◆ **What you have to do**
Copy verbatim the material from its first line to the line that holds "orange brick D5 level 1 -> none", including that line.

◆ **Material provided**
::::
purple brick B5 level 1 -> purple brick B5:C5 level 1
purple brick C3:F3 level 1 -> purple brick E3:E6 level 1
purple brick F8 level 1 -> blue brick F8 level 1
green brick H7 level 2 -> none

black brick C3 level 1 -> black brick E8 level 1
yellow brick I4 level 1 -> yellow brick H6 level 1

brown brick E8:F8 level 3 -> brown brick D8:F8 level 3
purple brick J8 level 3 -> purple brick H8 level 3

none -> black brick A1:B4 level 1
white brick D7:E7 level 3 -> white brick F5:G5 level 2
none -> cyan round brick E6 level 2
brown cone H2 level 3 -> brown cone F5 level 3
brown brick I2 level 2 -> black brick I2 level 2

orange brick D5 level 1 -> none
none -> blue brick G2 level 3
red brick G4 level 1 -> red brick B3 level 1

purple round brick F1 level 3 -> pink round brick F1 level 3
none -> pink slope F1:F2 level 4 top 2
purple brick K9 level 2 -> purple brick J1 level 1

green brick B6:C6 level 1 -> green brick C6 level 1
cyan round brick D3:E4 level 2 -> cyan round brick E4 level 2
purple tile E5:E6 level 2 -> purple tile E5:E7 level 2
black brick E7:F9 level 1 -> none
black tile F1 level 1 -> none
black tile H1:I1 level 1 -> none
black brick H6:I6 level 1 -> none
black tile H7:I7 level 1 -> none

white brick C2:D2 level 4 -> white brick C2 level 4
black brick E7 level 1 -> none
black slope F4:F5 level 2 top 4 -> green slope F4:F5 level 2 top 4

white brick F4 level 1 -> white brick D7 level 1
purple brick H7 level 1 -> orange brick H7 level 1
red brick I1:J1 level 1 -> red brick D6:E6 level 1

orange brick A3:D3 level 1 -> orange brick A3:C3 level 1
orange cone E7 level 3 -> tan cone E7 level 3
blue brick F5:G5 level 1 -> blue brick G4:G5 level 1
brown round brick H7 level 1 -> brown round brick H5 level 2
::::
◆ **Exercise answer**
purple brick B5 level 1 -> purple brick B5:C5 level 1
purple brick C3:F3 level 1 -> purple brick E3:E6 level 1
purple brick F8 level 1 -> blue brick F8 level 1
green brick H7 level 2 -> none

black brick C3 level 1 -> black brick E8 level 1
yellow brick I4 level 1 -> yellow brick H6 level 1

brown brick E8:F8 level 3 -> brown brick D8:F8 level 3
purple brick J8 level 3 -> purple brick H8 level 3

none -> black brick A1:B4 level 1
white brick D7:E7 level 3 -> white brick F5:G5 level 2
none -> cyan round brick E6 level 2
brown cone H2 level 3 -> brown cone F5 level 3
brown brick I2 level 2 -> black brick I2 level 2

orange brick D5 level 1 -> none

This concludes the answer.